# WHAT IS NEEDED:
Give again, word for word, each line below starting at the one that contains "white glue stick: 0 -> 1" and ending at the one that contains "red strawberry: 2 -> 5".

<<<<

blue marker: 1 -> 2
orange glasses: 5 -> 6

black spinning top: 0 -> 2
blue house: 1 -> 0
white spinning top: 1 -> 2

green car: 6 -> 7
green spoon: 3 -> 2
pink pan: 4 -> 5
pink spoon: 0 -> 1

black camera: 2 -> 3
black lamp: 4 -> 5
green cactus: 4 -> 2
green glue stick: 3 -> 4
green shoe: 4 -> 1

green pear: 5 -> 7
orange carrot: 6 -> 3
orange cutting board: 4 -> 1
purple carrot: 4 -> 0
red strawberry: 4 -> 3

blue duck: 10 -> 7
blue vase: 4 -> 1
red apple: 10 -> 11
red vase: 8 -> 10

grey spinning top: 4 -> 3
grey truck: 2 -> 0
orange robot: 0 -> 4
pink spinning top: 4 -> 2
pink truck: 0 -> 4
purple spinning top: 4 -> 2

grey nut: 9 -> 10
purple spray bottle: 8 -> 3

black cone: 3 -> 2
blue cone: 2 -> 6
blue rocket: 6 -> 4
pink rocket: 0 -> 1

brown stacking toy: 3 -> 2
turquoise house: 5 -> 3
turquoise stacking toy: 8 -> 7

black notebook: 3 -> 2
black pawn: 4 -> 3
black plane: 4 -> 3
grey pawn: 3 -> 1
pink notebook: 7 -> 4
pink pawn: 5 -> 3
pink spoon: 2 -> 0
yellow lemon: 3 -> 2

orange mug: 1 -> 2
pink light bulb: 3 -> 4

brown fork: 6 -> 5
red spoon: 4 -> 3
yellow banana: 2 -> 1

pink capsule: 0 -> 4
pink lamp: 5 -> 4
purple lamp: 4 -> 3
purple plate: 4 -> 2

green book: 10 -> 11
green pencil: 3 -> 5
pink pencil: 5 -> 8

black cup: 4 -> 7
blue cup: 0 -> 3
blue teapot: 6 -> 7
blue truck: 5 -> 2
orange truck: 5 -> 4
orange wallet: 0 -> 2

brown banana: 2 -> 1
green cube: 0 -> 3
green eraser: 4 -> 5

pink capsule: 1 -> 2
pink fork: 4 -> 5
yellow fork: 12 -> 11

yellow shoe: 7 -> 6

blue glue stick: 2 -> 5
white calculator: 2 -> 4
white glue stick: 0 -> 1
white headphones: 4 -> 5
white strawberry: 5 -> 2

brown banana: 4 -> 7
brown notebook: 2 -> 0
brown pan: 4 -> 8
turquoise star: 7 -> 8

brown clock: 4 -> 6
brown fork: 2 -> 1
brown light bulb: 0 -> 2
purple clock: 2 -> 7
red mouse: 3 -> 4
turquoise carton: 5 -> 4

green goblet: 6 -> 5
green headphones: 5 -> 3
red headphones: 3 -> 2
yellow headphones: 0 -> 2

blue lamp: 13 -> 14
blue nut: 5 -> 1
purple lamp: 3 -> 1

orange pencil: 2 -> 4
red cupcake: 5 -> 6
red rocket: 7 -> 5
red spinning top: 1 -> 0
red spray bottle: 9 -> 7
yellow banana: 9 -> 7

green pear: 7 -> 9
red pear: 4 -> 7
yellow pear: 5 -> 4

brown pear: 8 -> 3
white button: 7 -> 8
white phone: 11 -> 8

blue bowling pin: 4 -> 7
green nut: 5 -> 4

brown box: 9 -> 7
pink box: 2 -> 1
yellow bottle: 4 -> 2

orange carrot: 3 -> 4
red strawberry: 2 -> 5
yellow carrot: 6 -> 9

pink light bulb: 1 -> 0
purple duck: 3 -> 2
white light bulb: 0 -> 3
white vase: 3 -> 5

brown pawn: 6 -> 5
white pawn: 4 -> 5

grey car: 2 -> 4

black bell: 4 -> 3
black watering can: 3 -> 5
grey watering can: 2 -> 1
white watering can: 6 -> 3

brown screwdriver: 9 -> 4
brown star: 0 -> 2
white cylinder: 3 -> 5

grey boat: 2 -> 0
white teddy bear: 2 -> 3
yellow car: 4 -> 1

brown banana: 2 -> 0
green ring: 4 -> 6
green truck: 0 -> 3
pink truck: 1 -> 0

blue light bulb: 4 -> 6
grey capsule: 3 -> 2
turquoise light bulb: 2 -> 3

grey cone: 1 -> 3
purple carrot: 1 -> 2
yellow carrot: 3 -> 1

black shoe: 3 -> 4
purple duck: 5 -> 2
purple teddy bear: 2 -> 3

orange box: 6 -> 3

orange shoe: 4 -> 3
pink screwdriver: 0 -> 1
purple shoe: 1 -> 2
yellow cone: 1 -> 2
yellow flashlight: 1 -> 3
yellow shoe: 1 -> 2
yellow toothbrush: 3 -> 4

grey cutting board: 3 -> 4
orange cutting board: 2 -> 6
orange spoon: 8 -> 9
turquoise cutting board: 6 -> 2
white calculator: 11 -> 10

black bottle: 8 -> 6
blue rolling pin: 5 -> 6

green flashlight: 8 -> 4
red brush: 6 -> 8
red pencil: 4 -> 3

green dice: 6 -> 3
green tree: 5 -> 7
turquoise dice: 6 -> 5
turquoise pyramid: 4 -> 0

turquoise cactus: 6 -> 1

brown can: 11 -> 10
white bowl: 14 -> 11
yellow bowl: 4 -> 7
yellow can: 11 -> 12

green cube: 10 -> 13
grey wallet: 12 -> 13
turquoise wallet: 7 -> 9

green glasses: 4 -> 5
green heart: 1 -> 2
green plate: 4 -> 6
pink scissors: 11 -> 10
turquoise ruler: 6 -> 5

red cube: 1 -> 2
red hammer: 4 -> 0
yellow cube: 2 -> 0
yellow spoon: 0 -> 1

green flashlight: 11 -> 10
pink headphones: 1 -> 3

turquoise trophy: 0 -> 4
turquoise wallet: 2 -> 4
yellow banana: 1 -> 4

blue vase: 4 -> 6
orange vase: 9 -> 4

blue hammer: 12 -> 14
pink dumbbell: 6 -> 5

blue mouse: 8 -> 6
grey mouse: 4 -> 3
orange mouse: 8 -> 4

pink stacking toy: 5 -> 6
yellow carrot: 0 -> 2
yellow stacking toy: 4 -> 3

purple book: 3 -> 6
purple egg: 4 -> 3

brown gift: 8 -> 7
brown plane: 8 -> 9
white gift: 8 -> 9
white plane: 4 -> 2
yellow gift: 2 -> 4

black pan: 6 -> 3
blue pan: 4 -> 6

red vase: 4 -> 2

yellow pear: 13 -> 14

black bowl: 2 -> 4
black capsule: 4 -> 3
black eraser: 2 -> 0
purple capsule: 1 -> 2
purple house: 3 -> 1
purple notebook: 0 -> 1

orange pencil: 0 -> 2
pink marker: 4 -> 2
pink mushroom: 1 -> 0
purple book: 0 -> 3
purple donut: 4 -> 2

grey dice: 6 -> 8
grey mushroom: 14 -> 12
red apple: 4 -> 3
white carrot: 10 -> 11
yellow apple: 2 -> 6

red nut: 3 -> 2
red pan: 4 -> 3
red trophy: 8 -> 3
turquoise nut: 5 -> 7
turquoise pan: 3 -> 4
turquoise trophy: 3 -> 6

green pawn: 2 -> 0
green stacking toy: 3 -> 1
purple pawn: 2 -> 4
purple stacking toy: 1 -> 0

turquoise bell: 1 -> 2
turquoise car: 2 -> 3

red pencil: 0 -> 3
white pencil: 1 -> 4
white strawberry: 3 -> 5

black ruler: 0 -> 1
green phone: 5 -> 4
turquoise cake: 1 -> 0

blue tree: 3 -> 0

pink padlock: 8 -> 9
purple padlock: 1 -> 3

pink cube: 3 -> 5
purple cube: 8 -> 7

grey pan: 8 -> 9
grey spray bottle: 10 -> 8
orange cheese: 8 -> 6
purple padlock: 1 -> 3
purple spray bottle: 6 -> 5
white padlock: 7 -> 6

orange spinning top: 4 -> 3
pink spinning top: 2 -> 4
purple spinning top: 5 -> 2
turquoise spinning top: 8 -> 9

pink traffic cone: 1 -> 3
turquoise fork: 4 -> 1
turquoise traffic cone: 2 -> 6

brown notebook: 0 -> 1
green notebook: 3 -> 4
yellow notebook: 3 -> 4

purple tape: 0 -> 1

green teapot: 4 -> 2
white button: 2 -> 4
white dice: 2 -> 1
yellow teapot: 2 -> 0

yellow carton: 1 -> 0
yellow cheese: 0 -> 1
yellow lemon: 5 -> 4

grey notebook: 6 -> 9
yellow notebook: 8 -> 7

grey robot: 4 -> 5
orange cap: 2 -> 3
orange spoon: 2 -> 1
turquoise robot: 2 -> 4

>>>>

# EXERCISE RESPONSE:
white glue stick: 0 -> 1
white headphones: 4 -> 5
white strawberry: 5 -> 2

brown banana: 4 -> 7
brown notebook: 2 -> 0
brown pan: 4 -> 8
turquoise star: 7 -> 8

brown clock: 4 -> 6
brown fork: 2 -> 1
brown light bulb: 0 -> 2
purple clock: 2 -> 7
red mouse: 3 -> 4
turquoise carton: 5 -> 4

green goblet: 6 -> 5
green headphones: 5 -> 3
red headphones: 3 -> 2
yellow headphones: 0 -> 2

blue lamp: 13 -> 14
blue nut: 5 -> 1
purple lamp: 3 -> 1

orange pencil: 2 -> 4
red cupcake: 5 -> 6
red rocket: 7 -> 5
red spinning top: 1 -> 0
red spray bottle: 9 -> 7
yellow banana: 9 -> 7

green pear: 7 -> 9
red pear: 4 -> 7
yellow pear: 5 -> 4

brown pear: 8 -> 3
white button: 7 -> 8
white phone: 11 -> 8

blue bowling pin: 4 -> 7
green nut: 5 -> 4

brown box: 9 -> 7
pink box: 2 -> 1
yellow bottle: 4 -> 2

orange carrot: 3 -> 4
red strawberry: 2 -> 5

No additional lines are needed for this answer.